◆ **Task brief**
The reply should reproduce every line of the data below word for word, minus any images.

Stored data below:

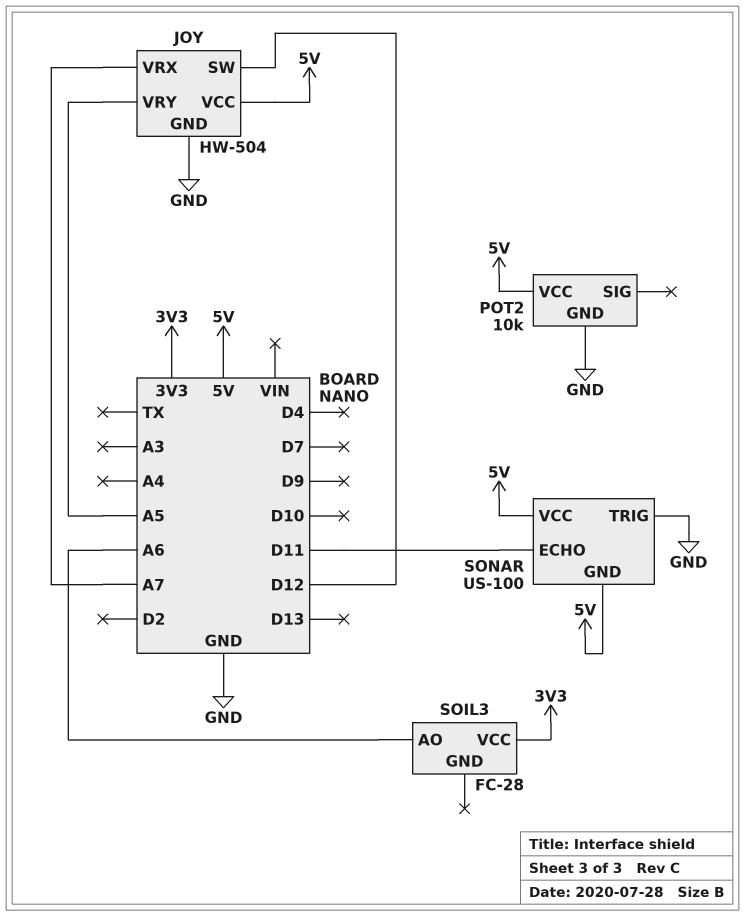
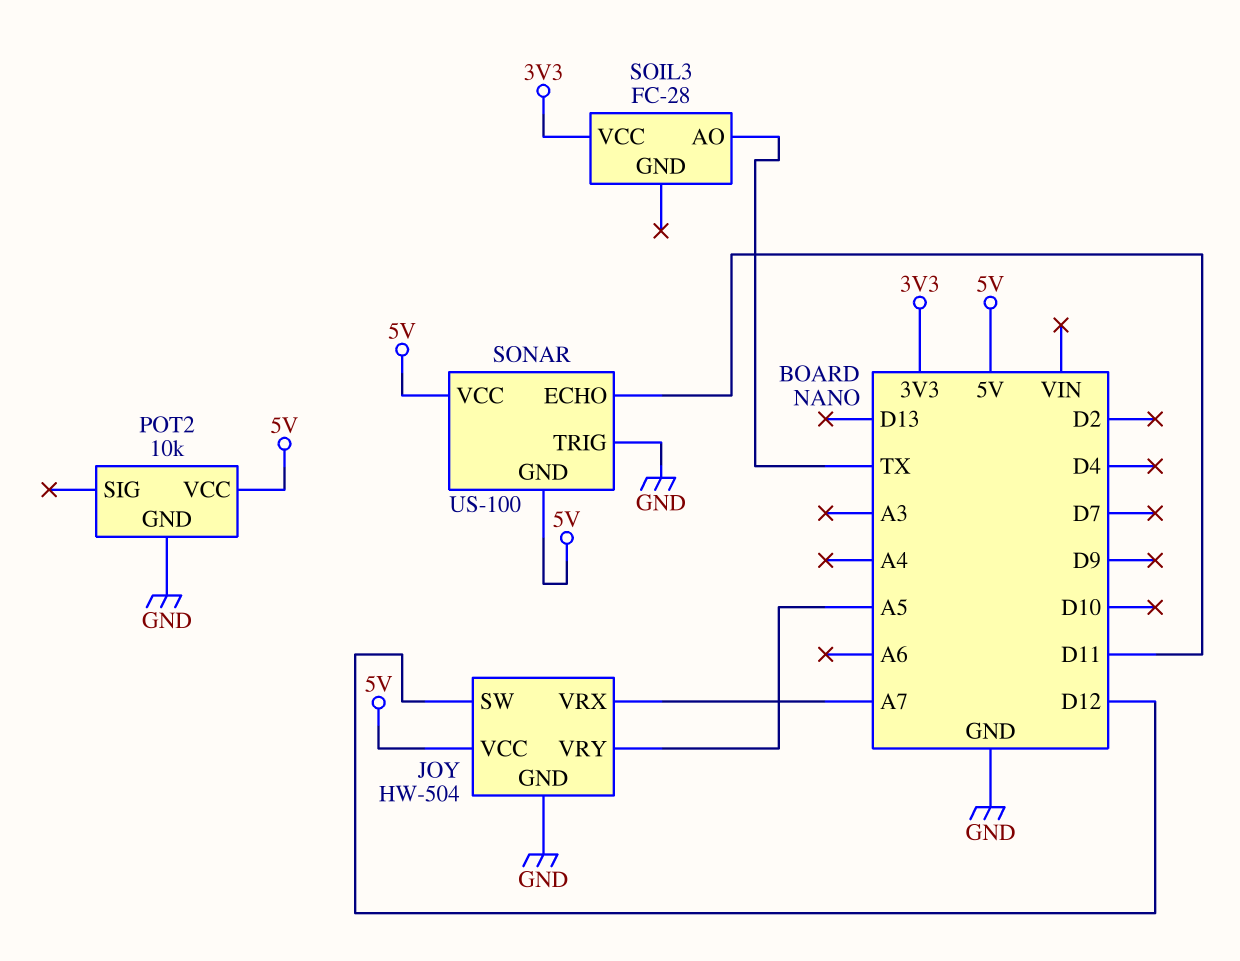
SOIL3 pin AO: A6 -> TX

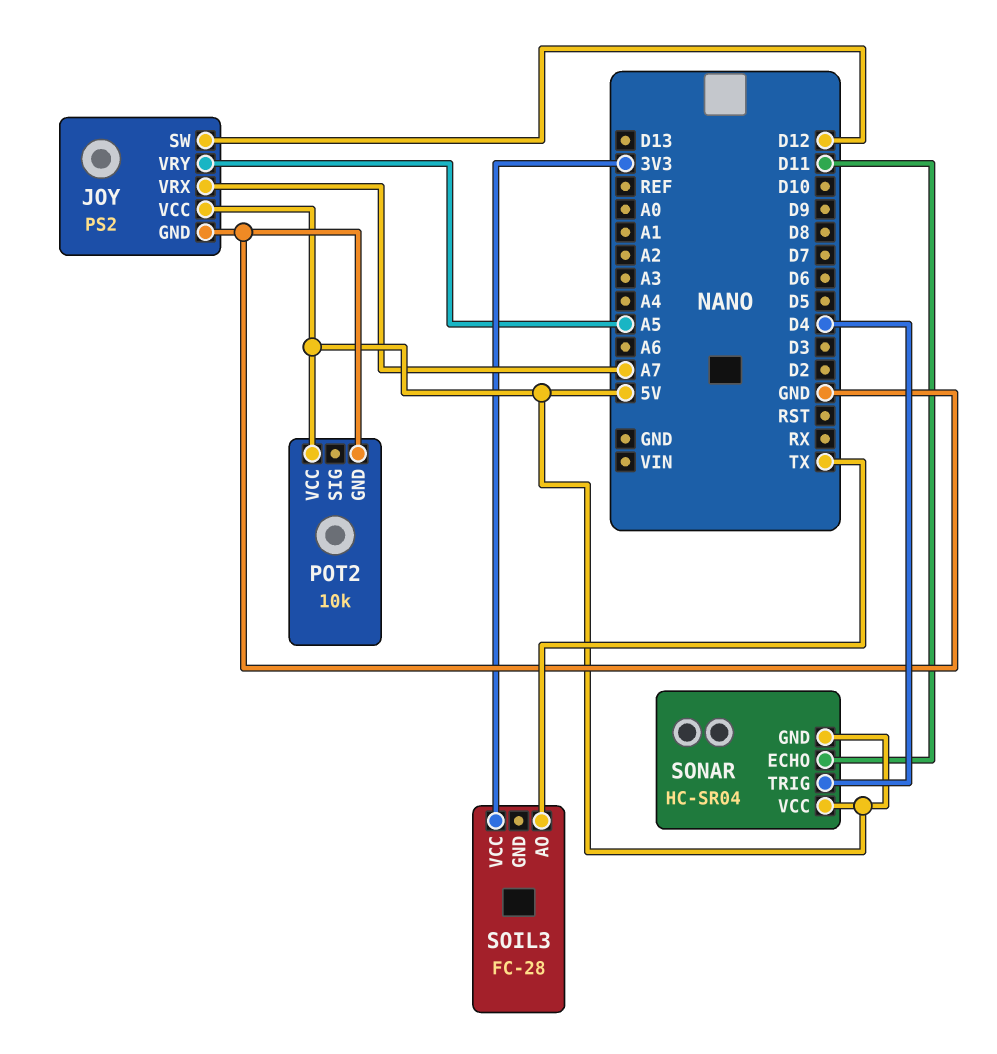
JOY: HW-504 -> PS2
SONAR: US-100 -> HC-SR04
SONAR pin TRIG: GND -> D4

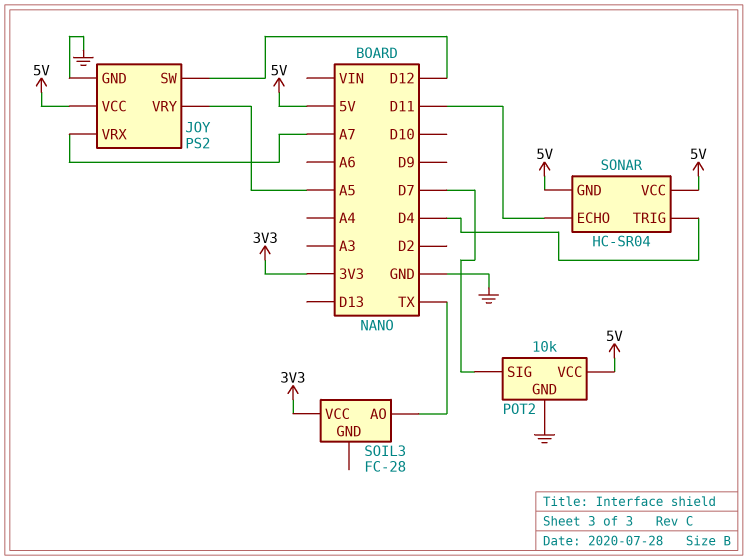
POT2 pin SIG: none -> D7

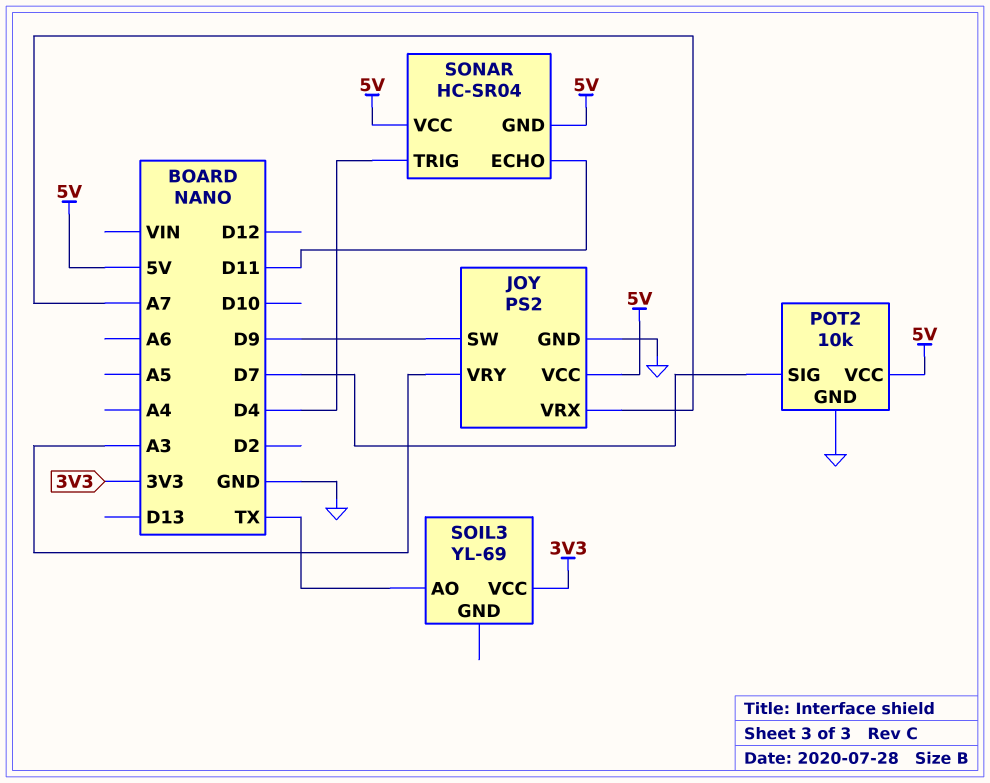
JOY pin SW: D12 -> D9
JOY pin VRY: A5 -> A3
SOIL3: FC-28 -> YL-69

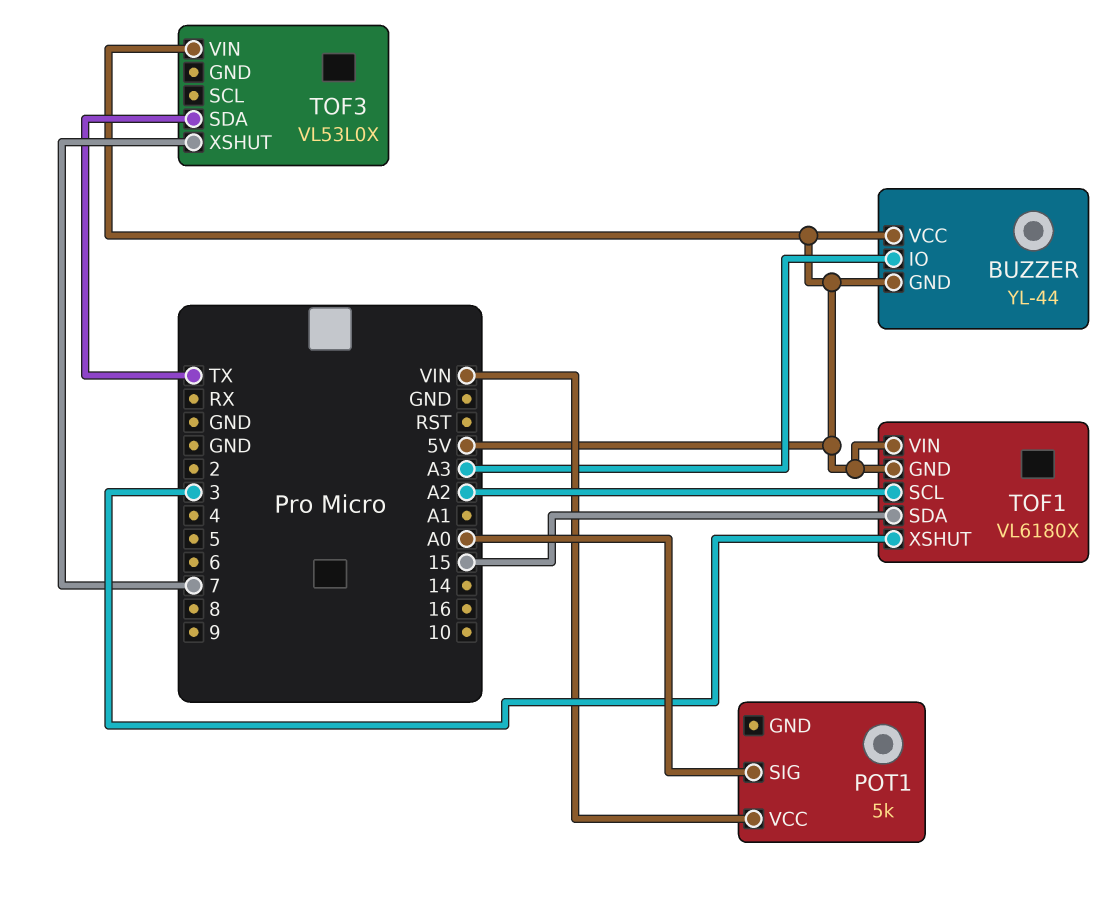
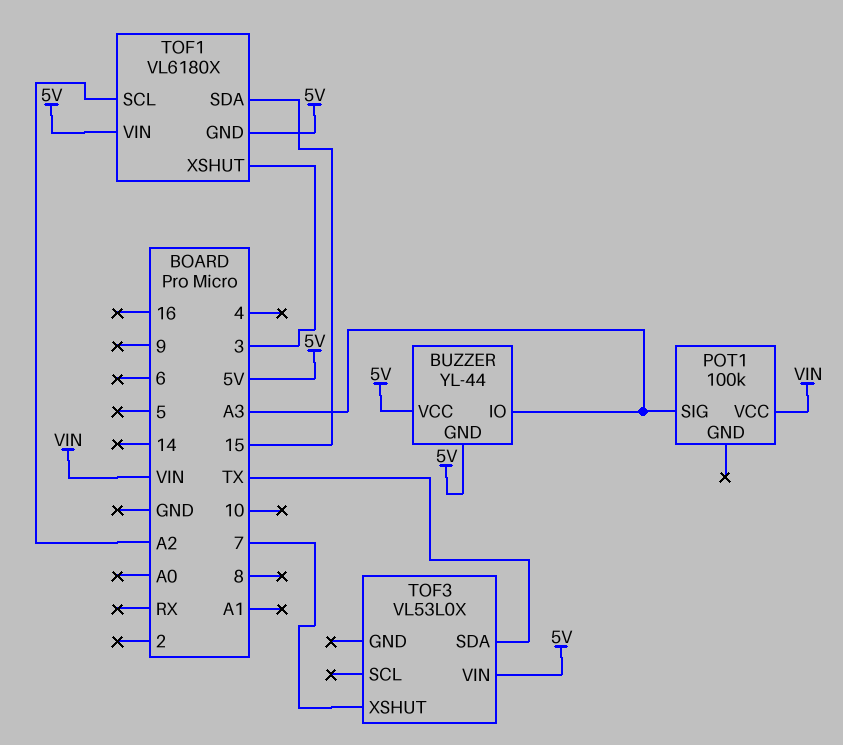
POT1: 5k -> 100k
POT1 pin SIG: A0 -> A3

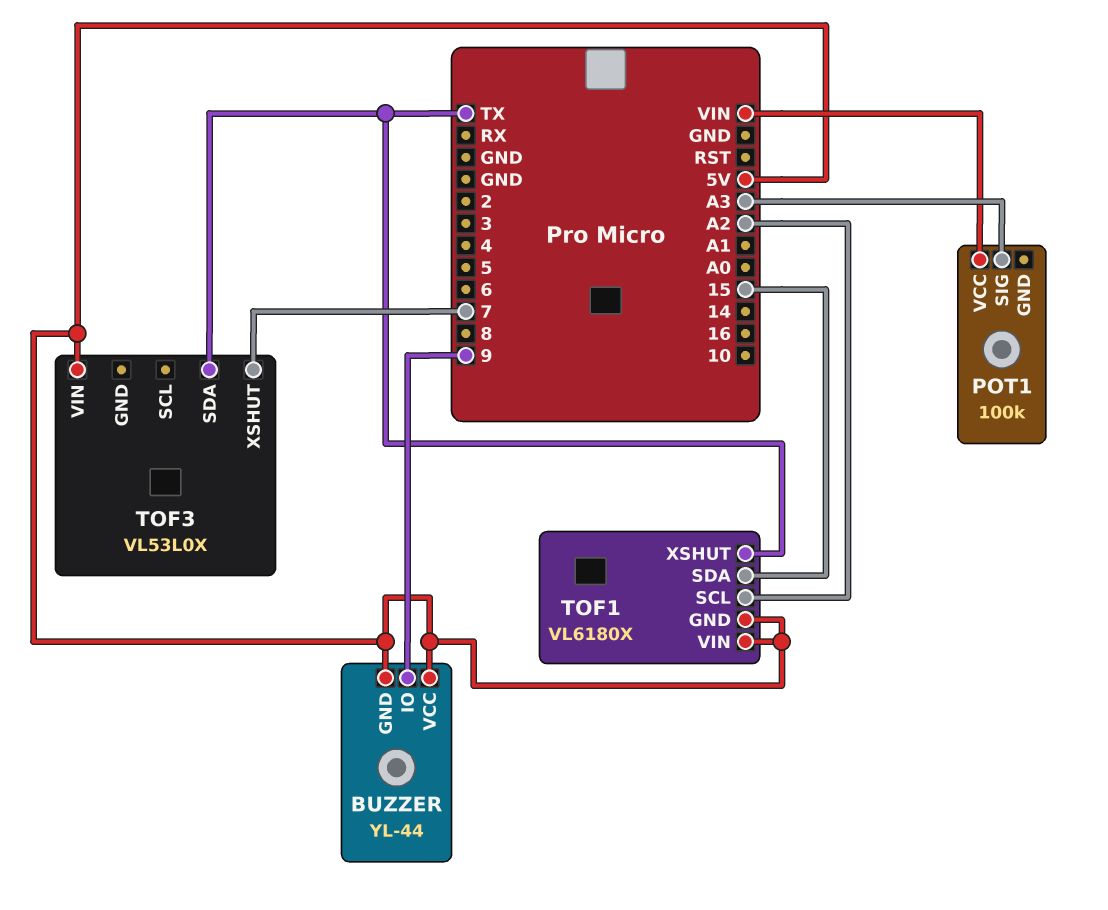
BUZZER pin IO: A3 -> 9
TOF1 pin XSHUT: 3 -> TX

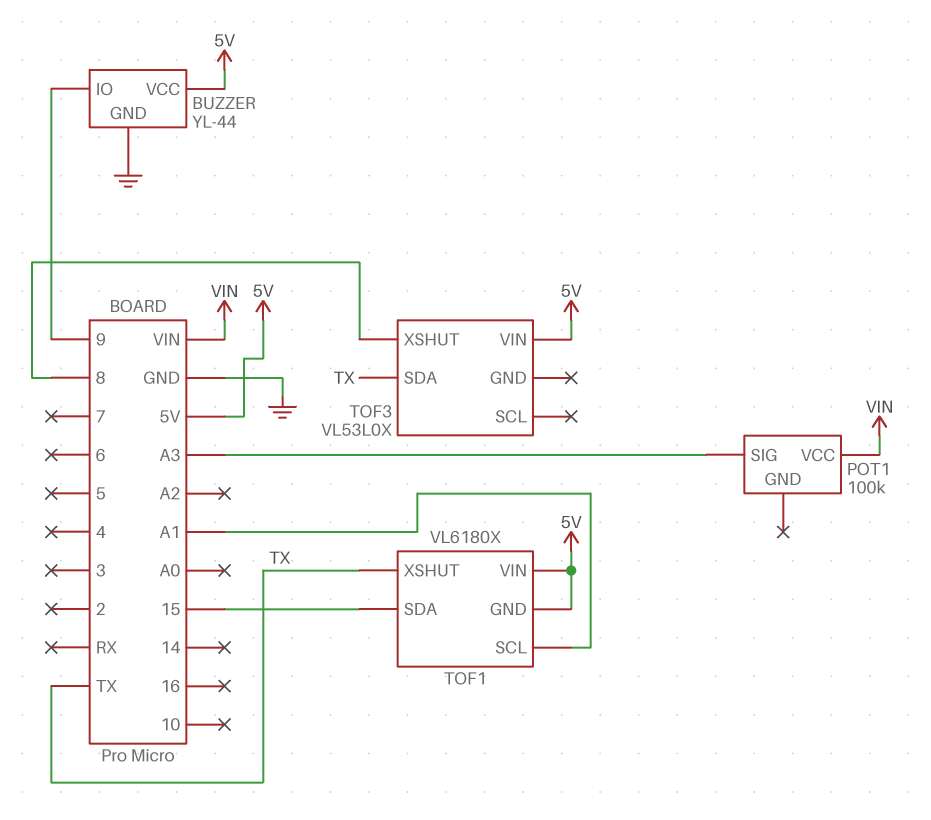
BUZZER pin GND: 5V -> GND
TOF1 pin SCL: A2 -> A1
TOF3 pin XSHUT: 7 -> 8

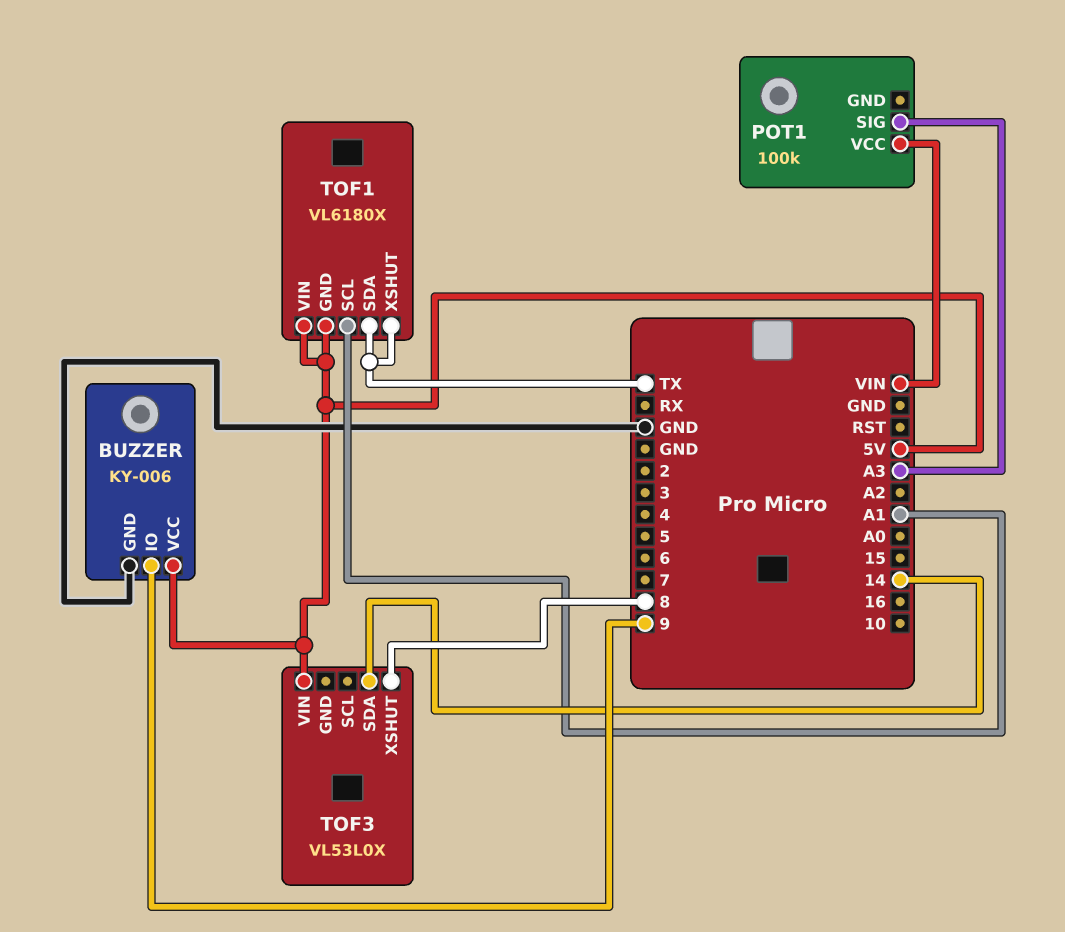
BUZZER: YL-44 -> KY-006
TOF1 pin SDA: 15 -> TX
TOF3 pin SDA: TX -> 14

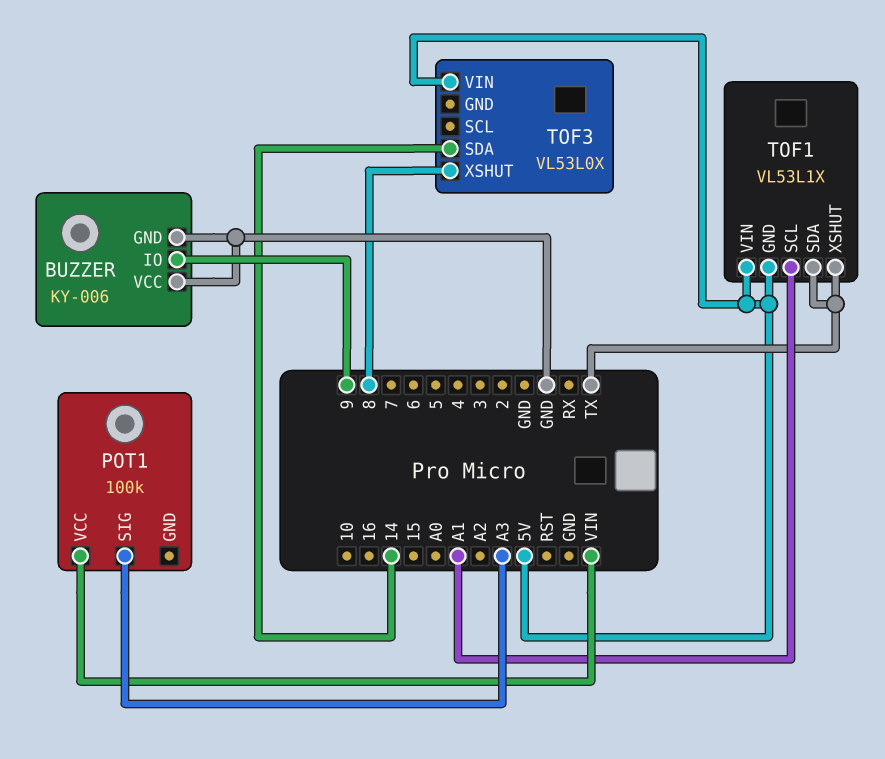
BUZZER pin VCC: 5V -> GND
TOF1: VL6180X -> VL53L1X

End of Stored data.

◆ **Written solution**
SOIL3 pin AO: A6 -> TX

JOY: HW-504 -> PS2
SONAR: US-100 -> HC-SR04
SONAR pin TRIG: GND -> D4

POT2 pin SIG: none -> D7

JOY pin SW: D12 -> D9
JOY pin VRY: A5 -> A3
SOIL3: FC-28 -> YL-69

POT1: 5k -> 100k
POT1 pin SIG: A0 -> A3

BUZZER pin IO: A3 -> 9
TOF1 pin XSHUT: 3 -> TX

BUZZER pin GND: 5V -> GND
TOF1 pin SCL: A2 -> A1
TOF3 pin XSHUT: 7 -> 8

BUZZER: YL-44 -> KY-006
TOF1 pin SDA: 15 -> TX
TOF3 pin SDA: TX -> 14

BUZZER pin VCC: 5V -> GND
TOF1: VL6180X -> VL53L1X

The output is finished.